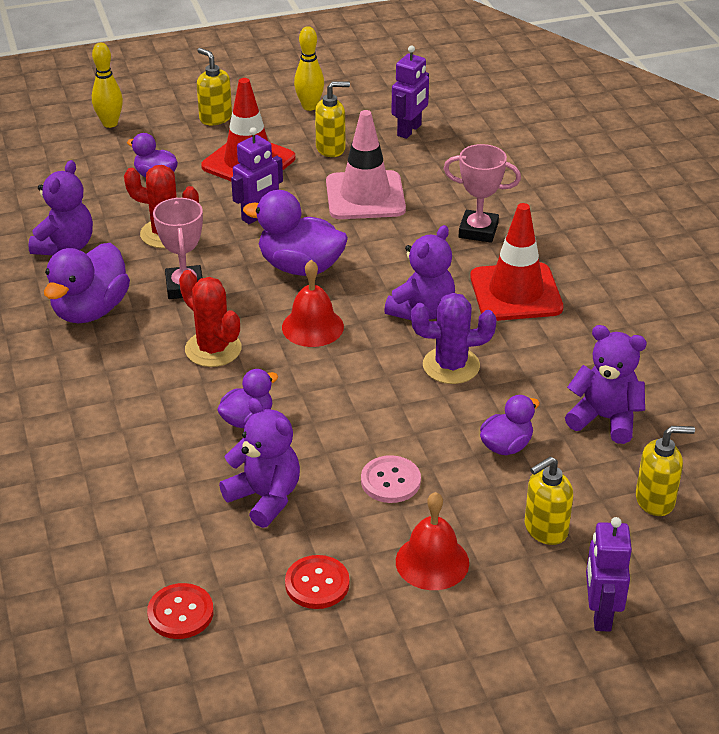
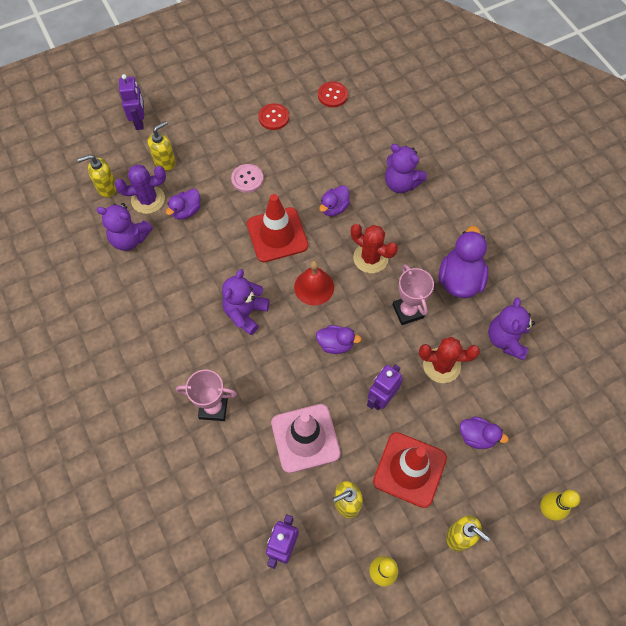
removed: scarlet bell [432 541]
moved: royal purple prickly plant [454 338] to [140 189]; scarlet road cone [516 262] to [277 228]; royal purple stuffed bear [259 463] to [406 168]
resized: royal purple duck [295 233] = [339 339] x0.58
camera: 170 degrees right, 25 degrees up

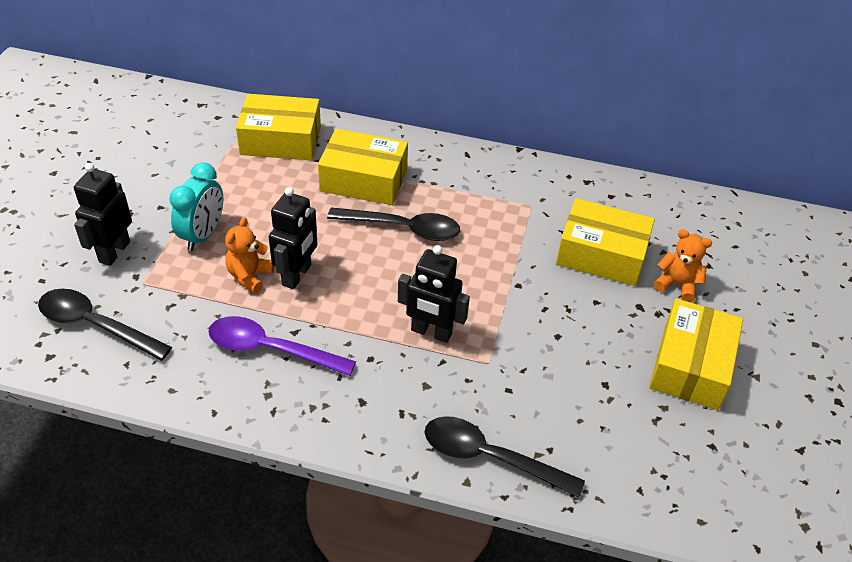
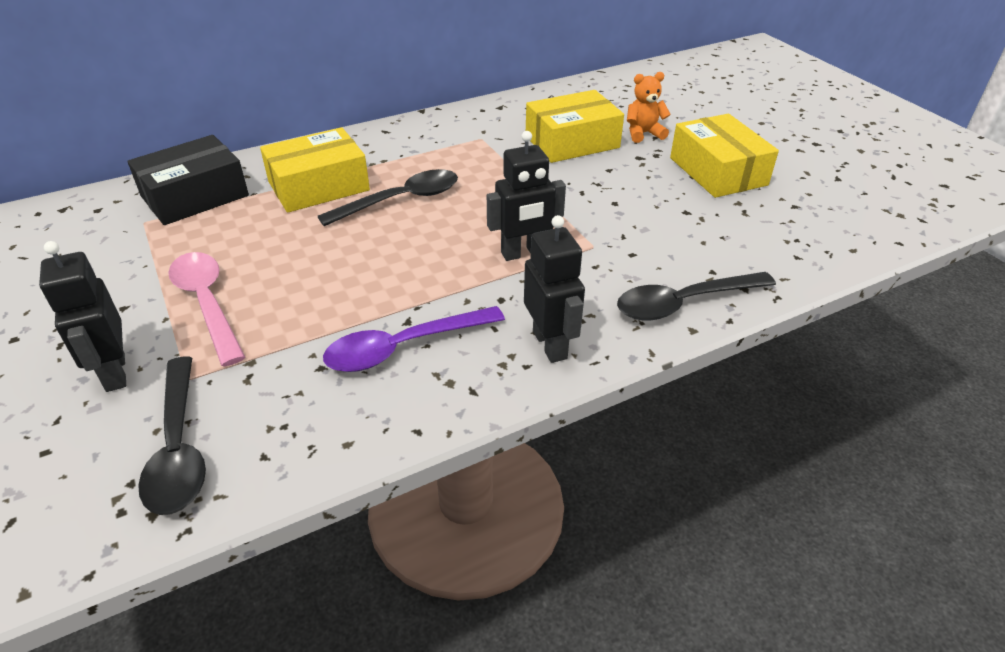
removed: bright orange stuffed bear [249 255]
moved: jet-black toy robot [293 238] to [554 289]
replaced: aqua bedside clock [196 206] to pink teaspoon [206 309]
recoloured: bright yellow box [278 127] to jet-black box [188 180]
turned: jet-black teaspoon [105 325] = [172 436] 90 degrees counterclockwise
camera: 40 degrees left, 5 degrees down

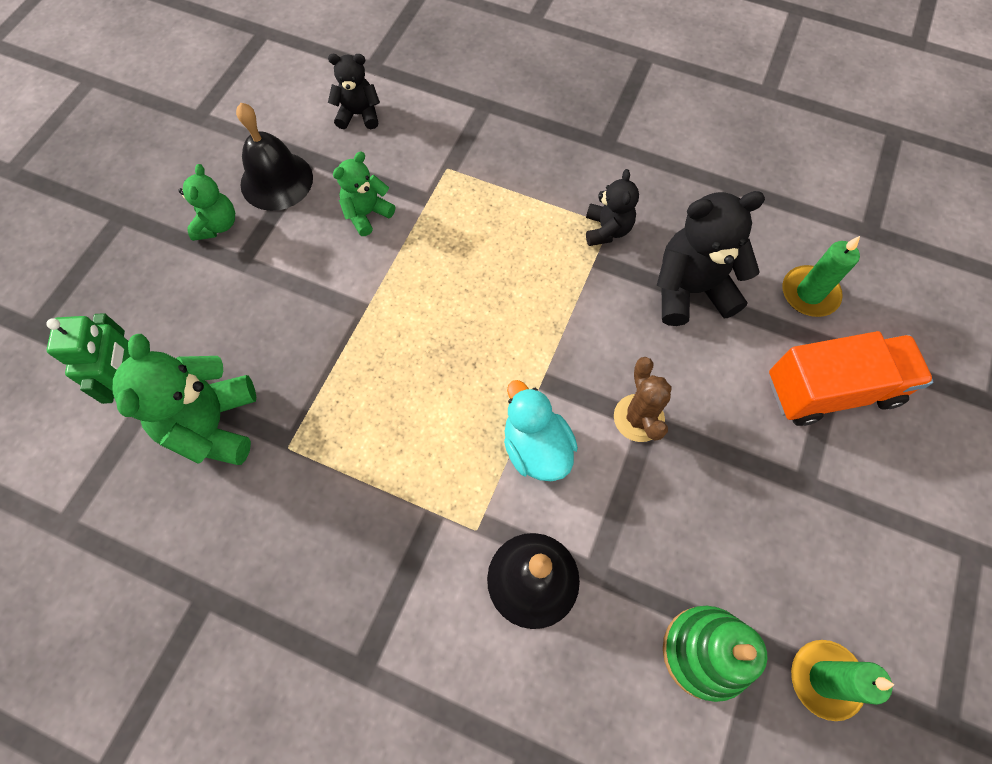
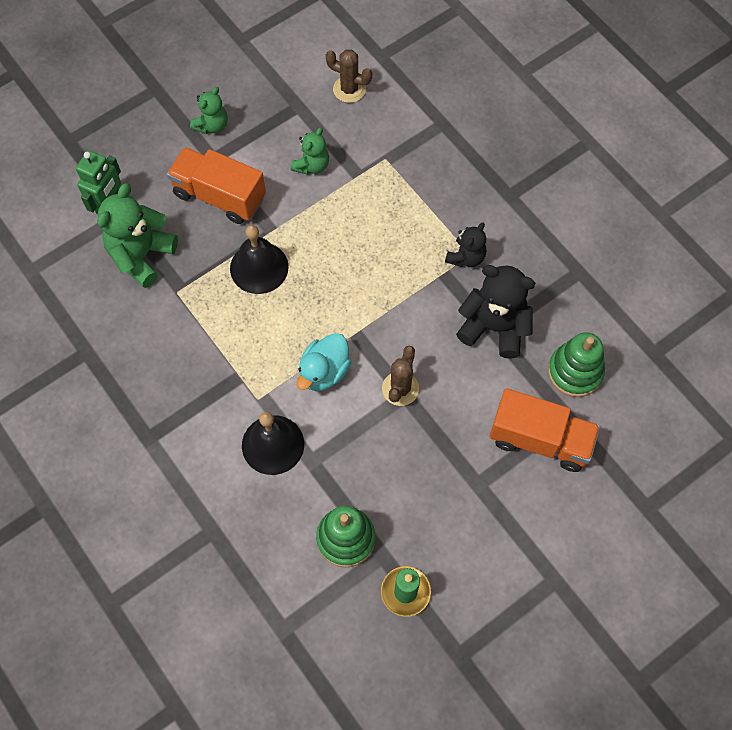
added: bright orange truck [216 185]
moved: jet-black bell [274 157] to [259 259]
replaced: jet-black stuffed bear [354 91] to dark brown prickly plant [349 76]; leaf-green pillar candle [821 276] to leaf-green stacking toy [576 364]
turned: leaf-green stuffed bear [364 194] = [310 151] 135 degrees clockwise; aqua duck [541 430] = [324 362] 150 degrees counterclockwise
camera: 30 degrees right, 0 degrees up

______________________________

**WHAT THIS TASK INVOLVES**
Please state how many lines in the entries above include the word "green", giving only the number.

**RESULT FOR THIS EXERCISE**
2